Below are the records; copy out every line that holds the word "grey".

------------------------------------

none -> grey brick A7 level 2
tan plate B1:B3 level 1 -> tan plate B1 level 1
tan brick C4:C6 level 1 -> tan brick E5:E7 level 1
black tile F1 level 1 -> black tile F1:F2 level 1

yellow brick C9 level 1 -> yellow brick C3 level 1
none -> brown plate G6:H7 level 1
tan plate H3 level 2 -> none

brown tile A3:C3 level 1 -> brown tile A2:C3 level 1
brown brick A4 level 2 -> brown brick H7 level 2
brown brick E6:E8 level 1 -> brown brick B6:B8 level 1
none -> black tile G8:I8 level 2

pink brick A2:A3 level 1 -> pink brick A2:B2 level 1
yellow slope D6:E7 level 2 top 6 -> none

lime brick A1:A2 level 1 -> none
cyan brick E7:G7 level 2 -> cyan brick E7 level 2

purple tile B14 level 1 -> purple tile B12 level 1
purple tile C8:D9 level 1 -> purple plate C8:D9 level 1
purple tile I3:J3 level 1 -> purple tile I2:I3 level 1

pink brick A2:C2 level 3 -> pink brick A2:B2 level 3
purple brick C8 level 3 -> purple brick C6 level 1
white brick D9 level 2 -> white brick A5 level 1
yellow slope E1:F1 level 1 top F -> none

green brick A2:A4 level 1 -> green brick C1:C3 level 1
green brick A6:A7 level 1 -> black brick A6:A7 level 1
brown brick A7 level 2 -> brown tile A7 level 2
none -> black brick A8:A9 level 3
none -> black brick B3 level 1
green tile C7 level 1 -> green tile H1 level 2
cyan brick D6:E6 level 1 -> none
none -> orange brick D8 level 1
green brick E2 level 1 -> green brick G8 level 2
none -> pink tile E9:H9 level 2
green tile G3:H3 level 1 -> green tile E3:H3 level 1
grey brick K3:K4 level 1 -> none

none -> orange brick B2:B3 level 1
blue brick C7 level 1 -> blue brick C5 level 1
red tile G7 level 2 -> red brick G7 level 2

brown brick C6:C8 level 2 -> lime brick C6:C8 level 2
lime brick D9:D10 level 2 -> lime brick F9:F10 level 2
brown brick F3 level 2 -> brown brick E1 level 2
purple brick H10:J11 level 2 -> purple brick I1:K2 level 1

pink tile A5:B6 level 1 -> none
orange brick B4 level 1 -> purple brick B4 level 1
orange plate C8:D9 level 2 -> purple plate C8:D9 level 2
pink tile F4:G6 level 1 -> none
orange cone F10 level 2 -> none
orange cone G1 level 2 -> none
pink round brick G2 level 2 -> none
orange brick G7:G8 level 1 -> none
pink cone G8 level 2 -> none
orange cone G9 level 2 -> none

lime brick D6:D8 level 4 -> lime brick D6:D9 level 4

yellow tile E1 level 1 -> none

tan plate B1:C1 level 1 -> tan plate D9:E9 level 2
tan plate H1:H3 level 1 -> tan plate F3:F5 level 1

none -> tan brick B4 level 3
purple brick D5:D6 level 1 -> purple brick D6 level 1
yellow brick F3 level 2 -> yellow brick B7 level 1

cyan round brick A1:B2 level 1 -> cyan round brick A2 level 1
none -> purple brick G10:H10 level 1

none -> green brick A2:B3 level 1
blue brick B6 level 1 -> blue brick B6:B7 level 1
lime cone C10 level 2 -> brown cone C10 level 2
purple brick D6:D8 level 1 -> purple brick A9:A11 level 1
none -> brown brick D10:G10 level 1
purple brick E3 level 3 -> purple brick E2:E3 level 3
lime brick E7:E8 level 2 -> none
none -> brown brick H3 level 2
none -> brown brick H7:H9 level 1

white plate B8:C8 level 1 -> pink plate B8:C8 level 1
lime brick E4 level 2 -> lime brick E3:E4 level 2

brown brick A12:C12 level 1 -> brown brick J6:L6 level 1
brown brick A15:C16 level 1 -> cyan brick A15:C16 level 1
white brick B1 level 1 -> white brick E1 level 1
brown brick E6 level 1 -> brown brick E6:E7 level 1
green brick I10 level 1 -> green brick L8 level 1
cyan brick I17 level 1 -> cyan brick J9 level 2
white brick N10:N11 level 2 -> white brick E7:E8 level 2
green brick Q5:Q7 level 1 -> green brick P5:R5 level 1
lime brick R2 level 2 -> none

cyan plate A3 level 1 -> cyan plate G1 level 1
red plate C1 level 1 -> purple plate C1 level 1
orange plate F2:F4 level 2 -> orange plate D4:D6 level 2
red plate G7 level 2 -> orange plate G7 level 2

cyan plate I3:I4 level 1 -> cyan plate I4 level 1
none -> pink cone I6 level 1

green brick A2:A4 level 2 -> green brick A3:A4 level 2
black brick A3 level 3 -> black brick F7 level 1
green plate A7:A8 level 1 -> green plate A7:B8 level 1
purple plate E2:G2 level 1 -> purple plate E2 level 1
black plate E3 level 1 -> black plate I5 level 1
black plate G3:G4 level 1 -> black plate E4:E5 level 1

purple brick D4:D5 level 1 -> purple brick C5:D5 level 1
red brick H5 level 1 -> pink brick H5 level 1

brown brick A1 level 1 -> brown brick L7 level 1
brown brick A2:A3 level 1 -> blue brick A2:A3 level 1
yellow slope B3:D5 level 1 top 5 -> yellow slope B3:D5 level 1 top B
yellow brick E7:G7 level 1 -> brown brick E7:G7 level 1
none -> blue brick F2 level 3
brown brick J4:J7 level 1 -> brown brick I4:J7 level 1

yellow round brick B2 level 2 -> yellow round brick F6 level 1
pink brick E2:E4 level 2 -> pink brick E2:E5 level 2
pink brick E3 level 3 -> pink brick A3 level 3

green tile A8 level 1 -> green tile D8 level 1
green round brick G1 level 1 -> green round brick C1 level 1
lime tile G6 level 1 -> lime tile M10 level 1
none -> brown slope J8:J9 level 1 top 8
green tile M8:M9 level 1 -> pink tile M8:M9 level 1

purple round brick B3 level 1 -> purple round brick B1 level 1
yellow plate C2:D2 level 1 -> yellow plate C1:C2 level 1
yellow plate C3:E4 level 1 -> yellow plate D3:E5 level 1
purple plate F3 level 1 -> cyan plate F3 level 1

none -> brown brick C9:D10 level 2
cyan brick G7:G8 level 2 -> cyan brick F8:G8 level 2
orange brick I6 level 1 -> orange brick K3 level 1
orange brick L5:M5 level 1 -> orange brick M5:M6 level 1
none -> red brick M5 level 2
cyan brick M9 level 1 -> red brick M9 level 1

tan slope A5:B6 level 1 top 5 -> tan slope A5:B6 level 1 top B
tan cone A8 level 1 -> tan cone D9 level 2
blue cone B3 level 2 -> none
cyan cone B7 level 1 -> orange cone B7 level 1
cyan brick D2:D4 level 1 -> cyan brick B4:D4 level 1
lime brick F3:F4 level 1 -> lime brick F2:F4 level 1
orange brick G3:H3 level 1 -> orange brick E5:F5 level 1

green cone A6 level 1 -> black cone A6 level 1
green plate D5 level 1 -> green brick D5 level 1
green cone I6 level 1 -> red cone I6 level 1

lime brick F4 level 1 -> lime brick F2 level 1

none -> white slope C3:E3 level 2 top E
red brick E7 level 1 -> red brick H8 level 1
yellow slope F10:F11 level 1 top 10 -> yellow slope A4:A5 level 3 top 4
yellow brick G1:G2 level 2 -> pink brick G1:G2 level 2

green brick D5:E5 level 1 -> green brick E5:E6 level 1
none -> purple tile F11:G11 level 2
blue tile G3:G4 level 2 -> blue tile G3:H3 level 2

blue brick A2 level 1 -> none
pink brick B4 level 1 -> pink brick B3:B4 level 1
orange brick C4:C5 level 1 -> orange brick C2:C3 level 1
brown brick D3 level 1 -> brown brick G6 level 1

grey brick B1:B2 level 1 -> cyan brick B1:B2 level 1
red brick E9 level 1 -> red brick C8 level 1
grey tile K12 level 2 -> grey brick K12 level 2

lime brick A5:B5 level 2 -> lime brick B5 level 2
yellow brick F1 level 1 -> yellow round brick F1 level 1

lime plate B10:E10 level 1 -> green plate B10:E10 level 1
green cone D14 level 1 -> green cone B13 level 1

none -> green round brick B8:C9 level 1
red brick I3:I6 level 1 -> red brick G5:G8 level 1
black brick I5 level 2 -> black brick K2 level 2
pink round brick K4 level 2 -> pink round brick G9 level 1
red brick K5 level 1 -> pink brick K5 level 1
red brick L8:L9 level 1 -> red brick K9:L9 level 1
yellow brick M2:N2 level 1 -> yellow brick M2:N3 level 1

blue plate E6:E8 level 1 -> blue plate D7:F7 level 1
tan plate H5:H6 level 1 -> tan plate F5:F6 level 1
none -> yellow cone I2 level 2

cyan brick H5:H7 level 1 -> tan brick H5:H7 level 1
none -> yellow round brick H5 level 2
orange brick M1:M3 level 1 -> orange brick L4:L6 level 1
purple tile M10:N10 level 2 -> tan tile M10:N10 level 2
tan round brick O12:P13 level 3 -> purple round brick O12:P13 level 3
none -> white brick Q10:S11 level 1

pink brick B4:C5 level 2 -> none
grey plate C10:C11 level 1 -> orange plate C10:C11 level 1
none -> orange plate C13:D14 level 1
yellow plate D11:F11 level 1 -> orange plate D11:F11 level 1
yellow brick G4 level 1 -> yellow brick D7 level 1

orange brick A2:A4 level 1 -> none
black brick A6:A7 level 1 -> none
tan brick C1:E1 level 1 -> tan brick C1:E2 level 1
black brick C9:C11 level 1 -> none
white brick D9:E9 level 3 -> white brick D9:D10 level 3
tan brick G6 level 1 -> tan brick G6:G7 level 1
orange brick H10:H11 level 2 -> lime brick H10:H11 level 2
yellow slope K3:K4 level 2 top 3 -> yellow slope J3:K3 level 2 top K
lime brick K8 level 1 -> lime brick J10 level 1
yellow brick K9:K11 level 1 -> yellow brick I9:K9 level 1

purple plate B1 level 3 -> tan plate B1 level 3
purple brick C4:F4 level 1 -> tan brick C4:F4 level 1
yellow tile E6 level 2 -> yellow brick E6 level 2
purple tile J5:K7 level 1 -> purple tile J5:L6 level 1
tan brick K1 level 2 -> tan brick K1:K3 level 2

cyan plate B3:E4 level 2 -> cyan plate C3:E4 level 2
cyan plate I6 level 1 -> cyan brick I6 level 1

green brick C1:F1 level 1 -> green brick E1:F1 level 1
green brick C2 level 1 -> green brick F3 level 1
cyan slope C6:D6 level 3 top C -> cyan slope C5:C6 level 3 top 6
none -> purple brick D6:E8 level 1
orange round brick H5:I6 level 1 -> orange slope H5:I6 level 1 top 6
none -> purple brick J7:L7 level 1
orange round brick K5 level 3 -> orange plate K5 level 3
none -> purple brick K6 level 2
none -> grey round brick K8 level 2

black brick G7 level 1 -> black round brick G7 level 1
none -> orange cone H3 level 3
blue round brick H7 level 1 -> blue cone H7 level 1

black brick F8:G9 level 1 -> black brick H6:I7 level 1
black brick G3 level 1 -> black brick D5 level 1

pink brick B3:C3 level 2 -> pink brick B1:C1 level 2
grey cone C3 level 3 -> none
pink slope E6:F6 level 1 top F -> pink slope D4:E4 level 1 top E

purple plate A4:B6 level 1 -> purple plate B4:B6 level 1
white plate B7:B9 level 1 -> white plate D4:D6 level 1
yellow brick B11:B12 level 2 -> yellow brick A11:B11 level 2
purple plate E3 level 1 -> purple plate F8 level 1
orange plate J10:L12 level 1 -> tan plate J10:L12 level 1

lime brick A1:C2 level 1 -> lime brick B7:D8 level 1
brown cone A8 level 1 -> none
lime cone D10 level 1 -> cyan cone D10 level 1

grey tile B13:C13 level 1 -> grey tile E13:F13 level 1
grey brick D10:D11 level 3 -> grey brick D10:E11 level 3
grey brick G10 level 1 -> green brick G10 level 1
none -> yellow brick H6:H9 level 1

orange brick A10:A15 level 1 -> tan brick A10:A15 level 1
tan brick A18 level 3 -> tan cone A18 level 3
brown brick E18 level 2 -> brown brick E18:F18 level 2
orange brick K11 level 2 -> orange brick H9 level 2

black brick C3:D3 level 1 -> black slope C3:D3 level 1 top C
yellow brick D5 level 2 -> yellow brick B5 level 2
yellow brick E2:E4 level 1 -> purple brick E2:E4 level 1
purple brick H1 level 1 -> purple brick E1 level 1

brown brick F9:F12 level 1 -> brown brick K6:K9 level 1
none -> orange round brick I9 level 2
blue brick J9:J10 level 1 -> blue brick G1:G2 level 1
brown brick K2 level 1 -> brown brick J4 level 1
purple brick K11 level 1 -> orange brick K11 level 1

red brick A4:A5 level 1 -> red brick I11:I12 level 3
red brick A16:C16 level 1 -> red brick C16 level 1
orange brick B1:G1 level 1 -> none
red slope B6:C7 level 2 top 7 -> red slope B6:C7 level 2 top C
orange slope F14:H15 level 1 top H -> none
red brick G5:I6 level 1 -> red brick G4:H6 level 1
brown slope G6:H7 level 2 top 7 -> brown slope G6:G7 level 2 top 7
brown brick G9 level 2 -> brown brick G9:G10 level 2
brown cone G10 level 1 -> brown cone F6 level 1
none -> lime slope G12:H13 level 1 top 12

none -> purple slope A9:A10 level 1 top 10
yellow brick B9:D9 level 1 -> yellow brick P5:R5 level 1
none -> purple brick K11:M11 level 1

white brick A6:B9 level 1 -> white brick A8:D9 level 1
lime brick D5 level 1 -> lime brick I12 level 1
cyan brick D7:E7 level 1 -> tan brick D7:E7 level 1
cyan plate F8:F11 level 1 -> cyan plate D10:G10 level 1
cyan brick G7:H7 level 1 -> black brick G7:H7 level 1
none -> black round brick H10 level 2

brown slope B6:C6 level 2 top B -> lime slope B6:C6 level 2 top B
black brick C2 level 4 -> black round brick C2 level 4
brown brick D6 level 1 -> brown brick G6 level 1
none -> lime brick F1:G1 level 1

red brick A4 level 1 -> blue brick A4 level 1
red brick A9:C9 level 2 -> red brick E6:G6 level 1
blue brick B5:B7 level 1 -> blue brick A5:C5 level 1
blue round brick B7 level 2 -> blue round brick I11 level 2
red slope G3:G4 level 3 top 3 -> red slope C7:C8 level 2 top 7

------------------------------------

> **Answer**:
none -> grey brick A7 level 2
grey brick K3:K4 level 1 -> none
grey brick B1:B2 level 1 -> cyan brick B1:B2 level 1
grey tile K12 level 2 -> grey brick K12 level 2
grey plate C10:C11 level 1 -> orange plate C10:C11 level 1
none -> grey round brick K8 level 2
grey cone C3 level 3 -> none
grey tile B13:C13 level 1 -> grey tile E13:F13 level 1
grey brick D10:D11 level 3 -> grey brick D10:E11 level 3
grey brick G10 level 1 -> green brick G10 level 1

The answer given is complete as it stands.